### Exercise:
Within the listing that follows, reproduce exactly the lines starting at the line with "camera: 10 degrees left, 5 degrees up" and ending at the line with "(657, 217) = (383, 465): blue", inclusive, and only those. Pictures are dropped.
--- Dataset records Enclosed Below ---
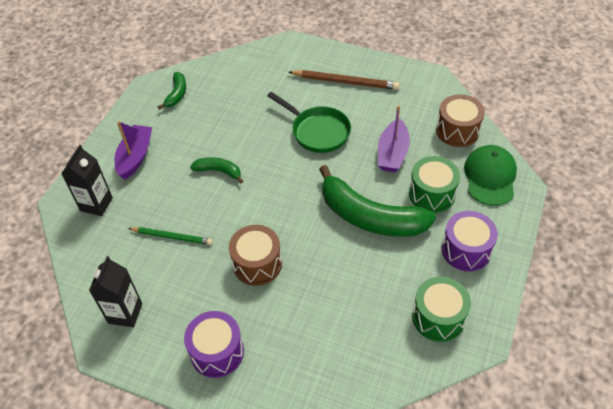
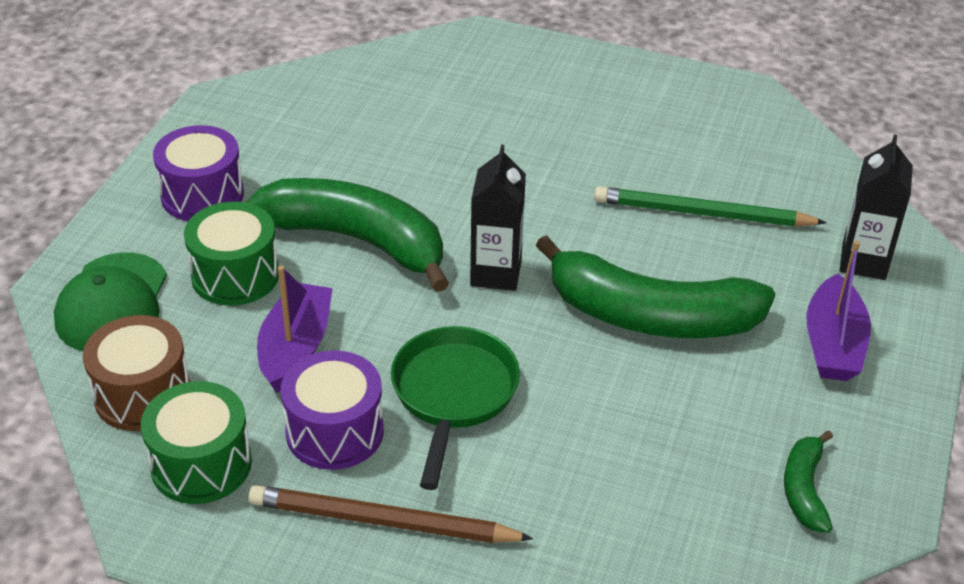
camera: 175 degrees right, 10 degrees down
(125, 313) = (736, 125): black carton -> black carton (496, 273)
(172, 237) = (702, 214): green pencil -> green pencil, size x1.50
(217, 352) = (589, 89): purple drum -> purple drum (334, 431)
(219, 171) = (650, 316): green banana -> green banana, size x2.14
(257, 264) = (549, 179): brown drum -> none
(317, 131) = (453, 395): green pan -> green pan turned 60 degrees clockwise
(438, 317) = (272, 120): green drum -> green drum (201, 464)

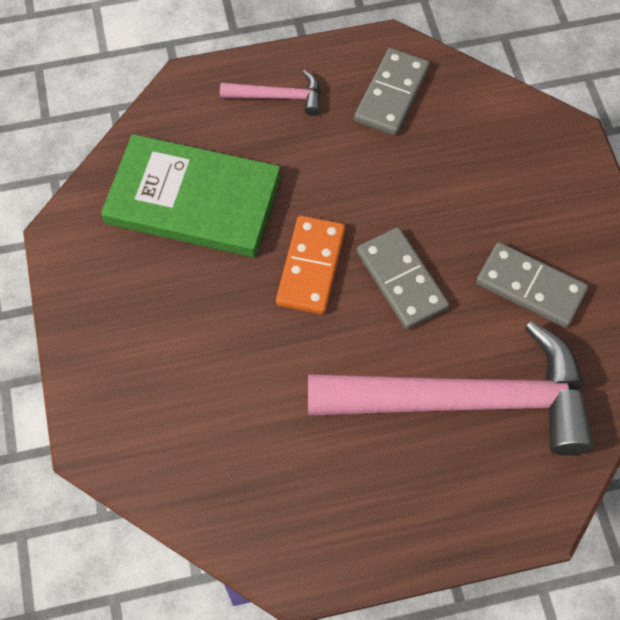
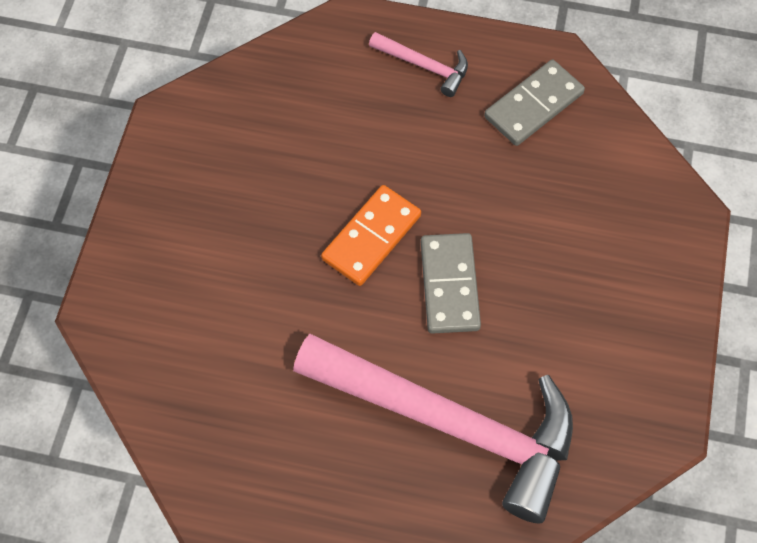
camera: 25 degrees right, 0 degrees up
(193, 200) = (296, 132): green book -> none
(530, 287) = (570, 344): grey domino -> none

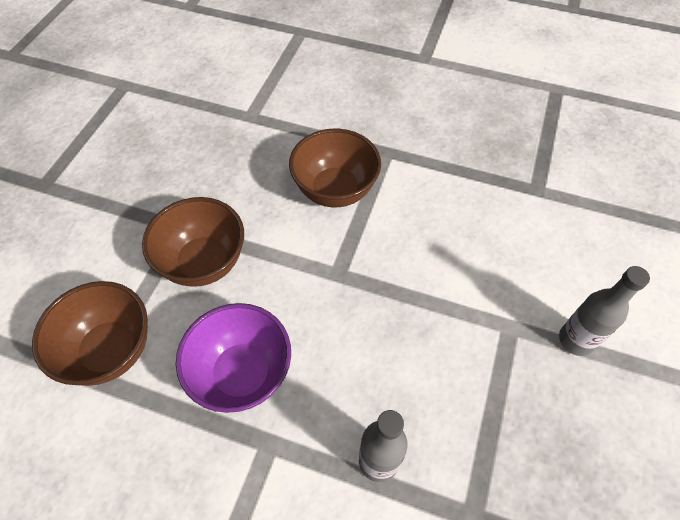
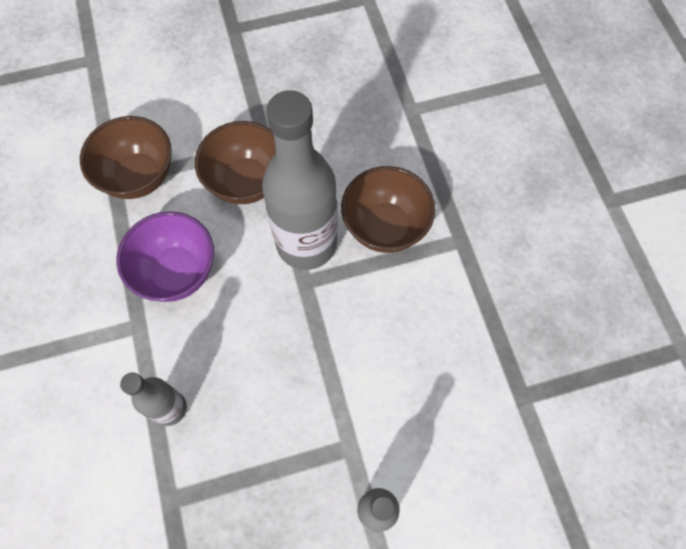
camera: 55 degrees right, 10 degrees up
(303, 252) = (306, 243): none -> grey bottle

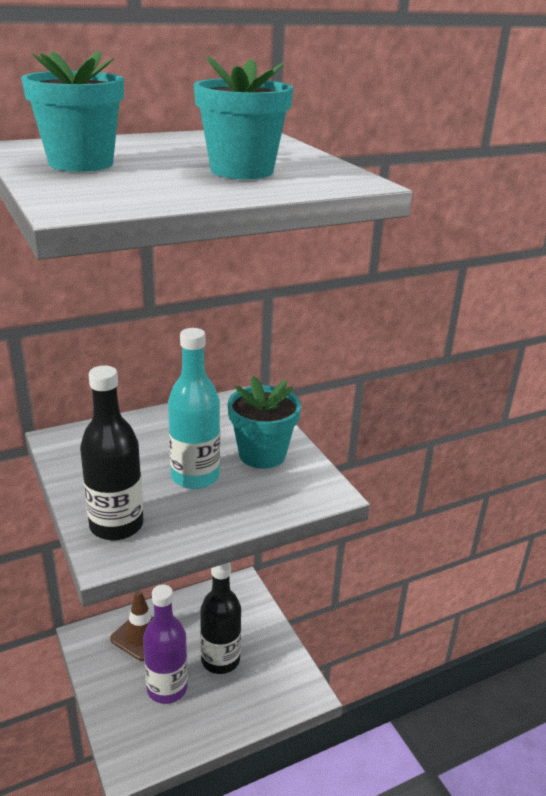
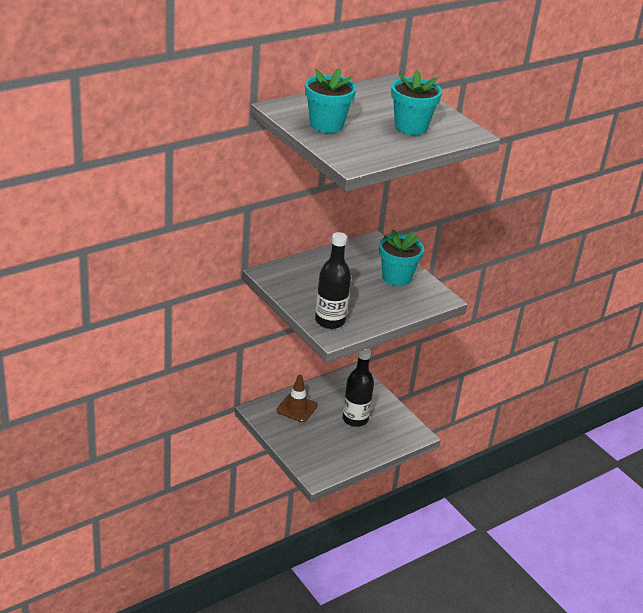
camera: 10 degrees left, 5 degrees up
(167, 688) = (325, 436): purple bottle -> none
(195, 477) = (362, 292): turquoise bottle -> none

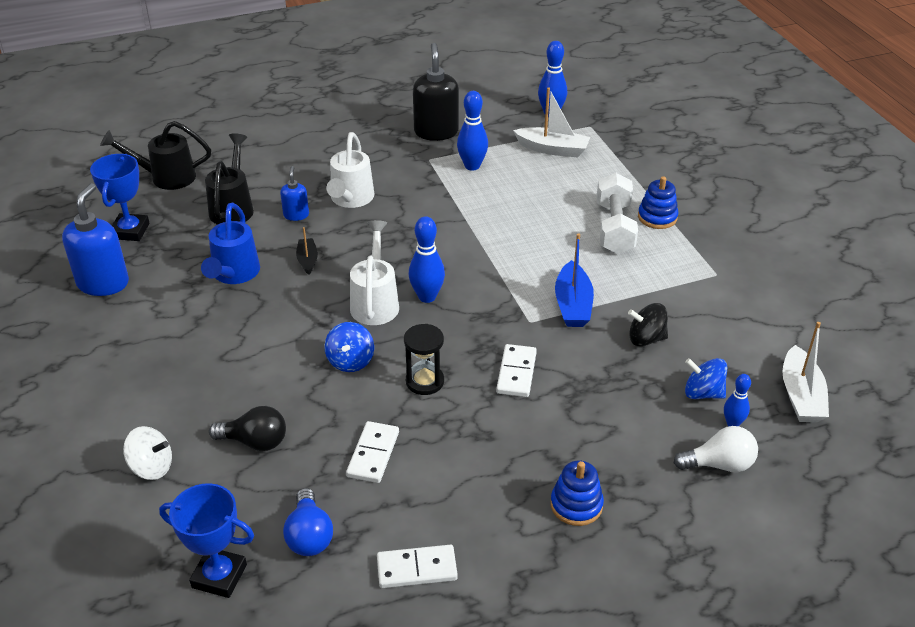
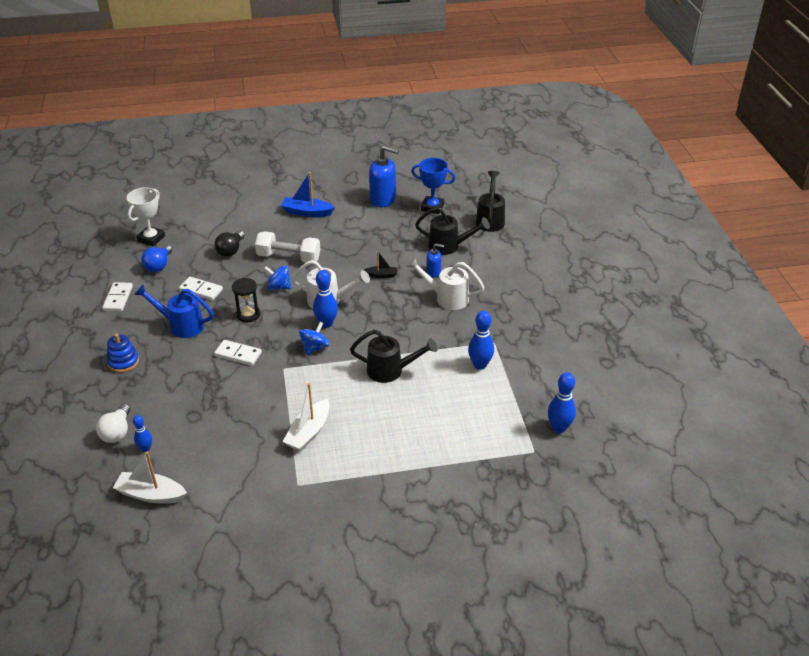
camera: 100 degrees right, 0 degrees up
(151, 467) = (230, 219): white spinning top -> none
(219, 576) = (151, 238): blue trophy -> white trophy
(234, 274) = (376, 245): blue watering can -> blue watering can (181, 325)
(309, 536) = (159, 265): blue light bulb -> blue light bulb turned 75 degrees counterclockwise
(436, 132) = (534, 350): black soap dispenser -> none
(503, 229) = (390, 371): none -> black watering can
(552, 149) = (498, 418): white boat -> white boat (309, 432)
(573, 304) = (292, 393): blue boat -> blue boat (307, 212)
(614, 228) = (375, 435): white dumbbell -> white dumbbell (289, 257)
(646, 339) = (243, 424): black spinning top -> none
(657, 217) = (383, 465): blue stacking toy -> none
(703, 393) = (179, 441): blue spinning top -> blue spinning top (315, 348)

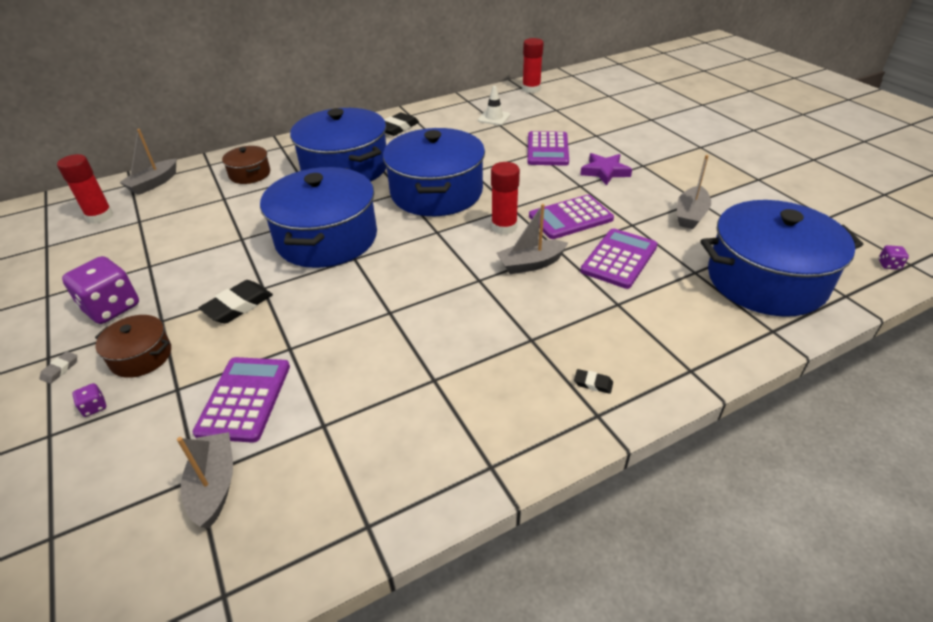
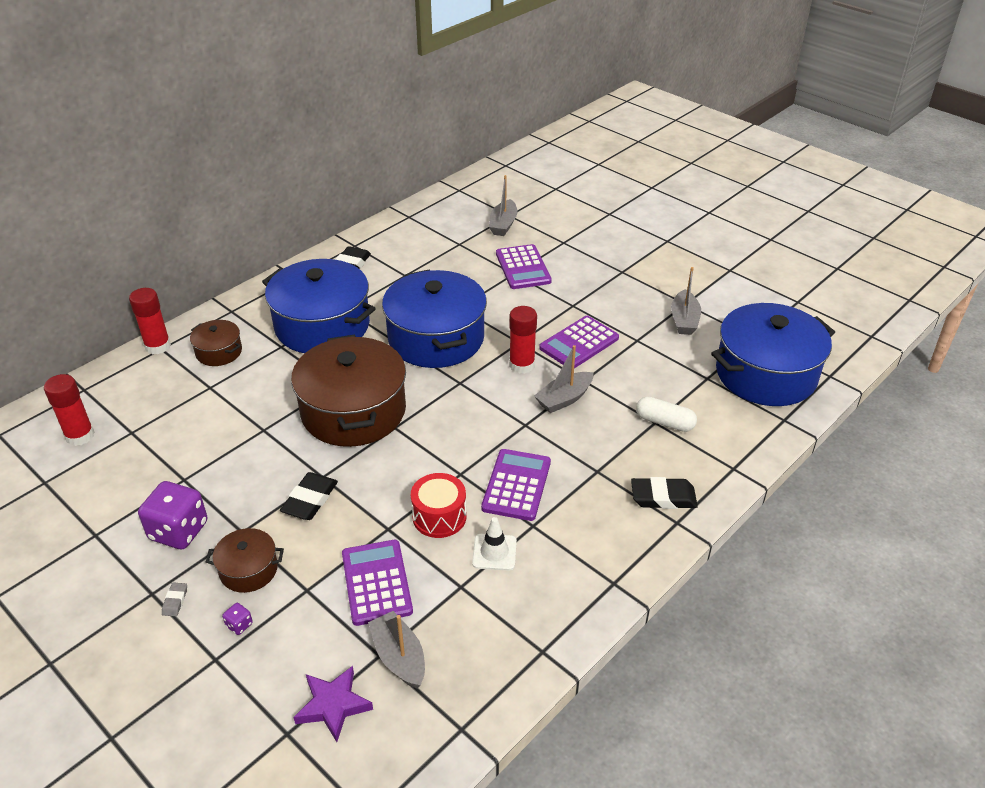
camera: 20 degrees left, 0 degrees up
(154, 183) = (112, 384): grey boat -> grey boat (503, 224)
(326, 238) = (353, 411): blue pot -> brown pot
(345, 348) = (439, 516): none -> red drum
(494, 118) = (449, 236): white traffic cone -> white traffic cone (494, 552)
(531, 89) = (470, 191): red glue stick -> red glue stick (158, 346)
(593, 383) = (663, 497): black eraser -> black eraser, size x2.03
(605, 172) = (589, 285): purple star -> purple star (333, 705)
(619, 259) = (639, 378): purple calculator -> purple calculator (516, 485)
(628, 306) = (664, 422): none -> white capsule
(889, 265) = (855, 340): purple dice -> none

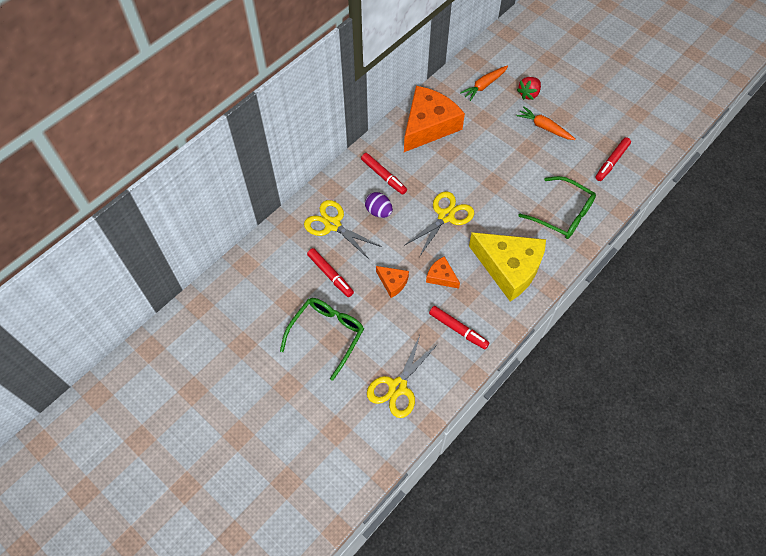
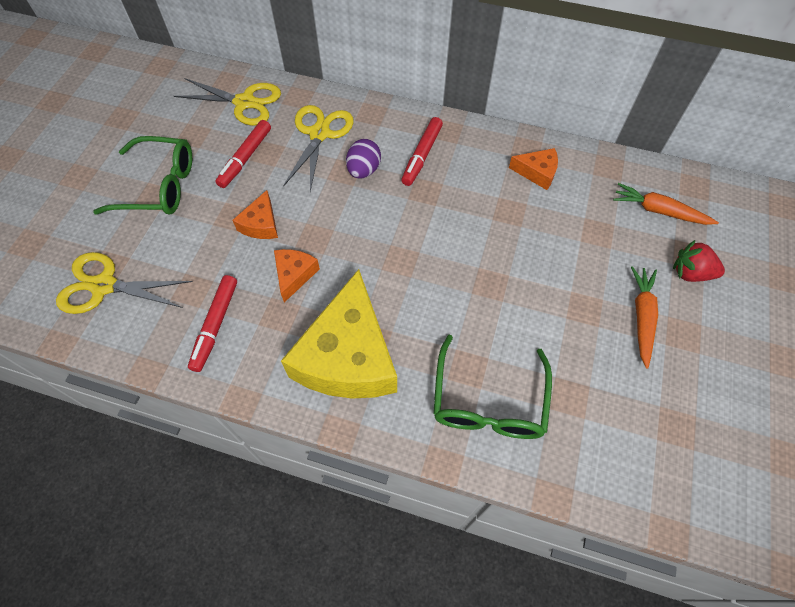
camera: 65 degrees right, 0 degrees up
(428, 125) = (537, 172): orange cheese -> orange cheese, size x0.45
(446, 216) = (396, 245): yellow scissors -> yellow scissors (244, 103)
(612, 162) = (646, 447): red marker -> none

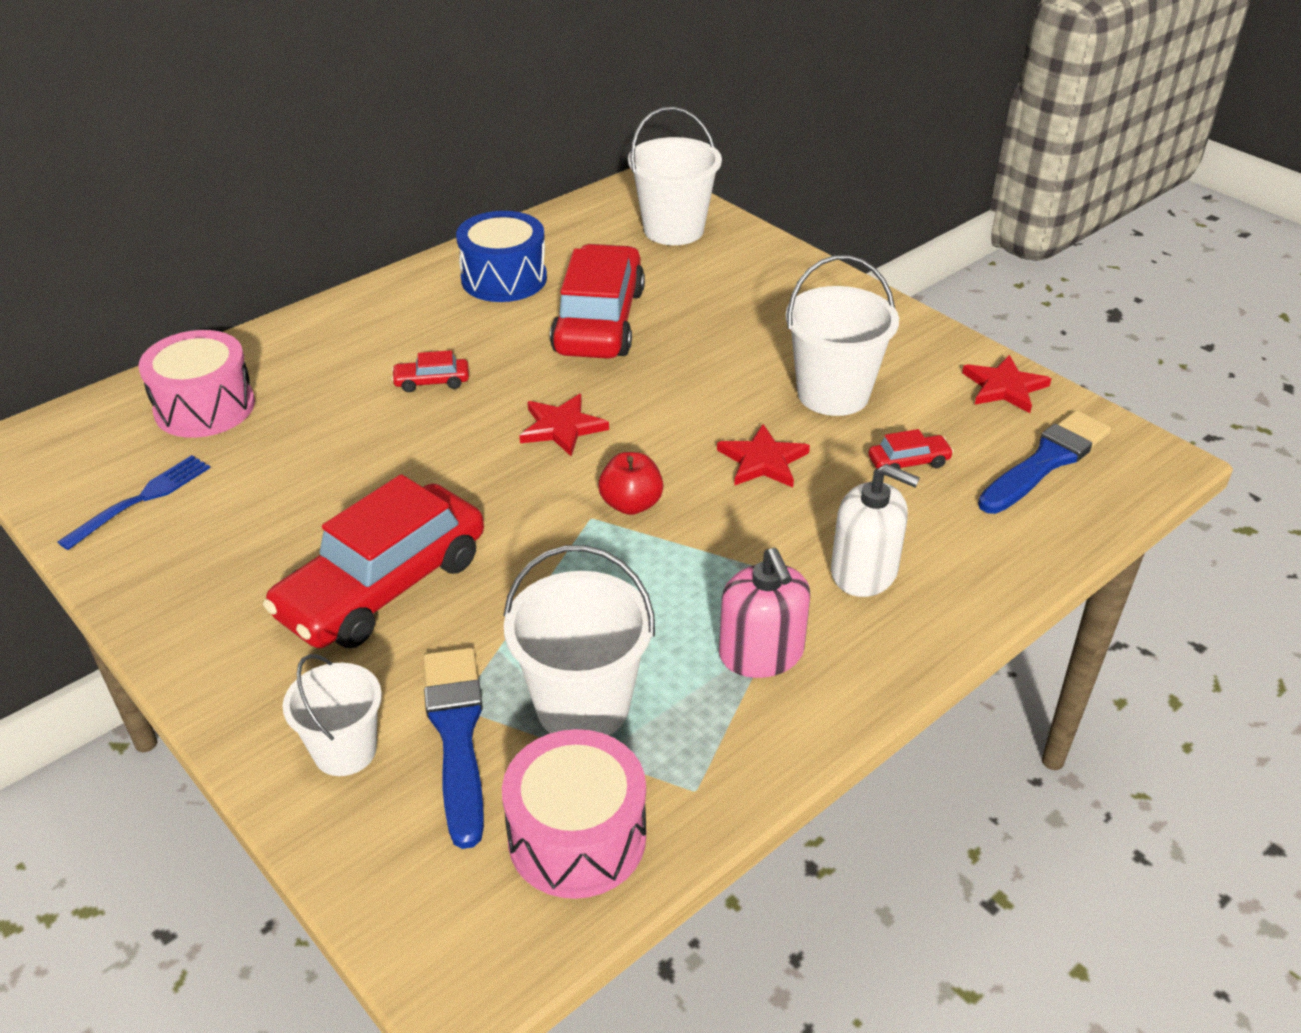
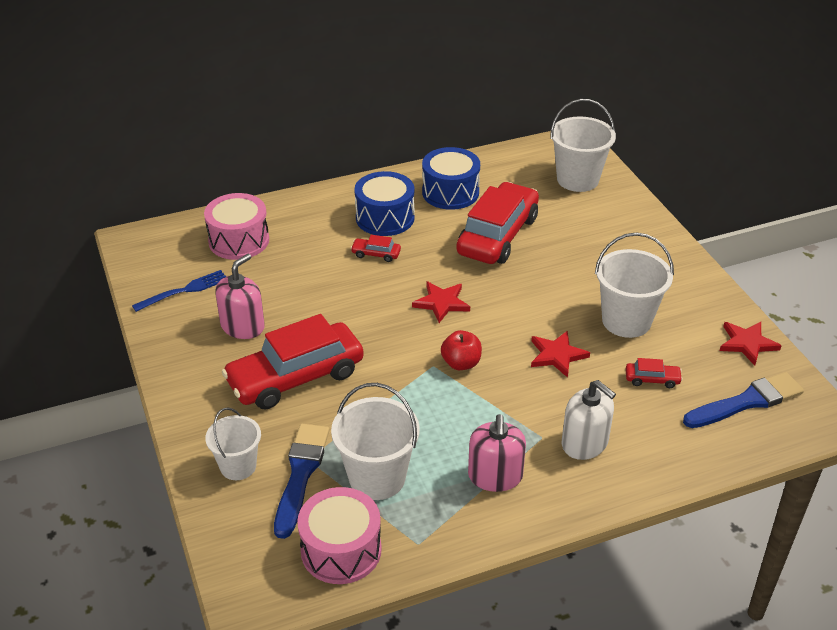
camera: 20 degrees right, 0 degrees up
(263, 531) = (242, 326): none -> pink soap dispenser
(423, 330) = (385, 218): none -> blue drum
--- End of Enclosed Dataset records ---
### Answer to this exercise:
camera: 10 degrees left, 5 degrees up
(167, 688) = (325, 436): purple bottle -> none
(195, 477) = (362, 292): turquoise bottle -> none

camera: 100 degrees right, 0 degrees up
(151, 467) = (230, 219): white spinning top -> none
(219, 576) = (151, 238): blue trophy -> white trophy
(234, 274) = (376, 245): blue watering can -> blue watering can (181, 325)
(309, 536) = (159, 265): blue light bulb -> blue light bulb turned 75 degrees counterclockwise
(436, 132) = (534, 350): black soap dispenser -> none
(503, 229) = (390, 371): none -> black watering can
(552, 149) = (498, 418): white boat -> white boat (309, 432)
(573, 304) = (292, 393): blue boat -> blue boat (307, 212)
(614, 228) = (375, 435): white dumbbell -> white dumbbell (289, 257)
(646, 339) = (243, 424): black spinning top -> none
(657, 217) = (383, 465): blue stacking toy -> none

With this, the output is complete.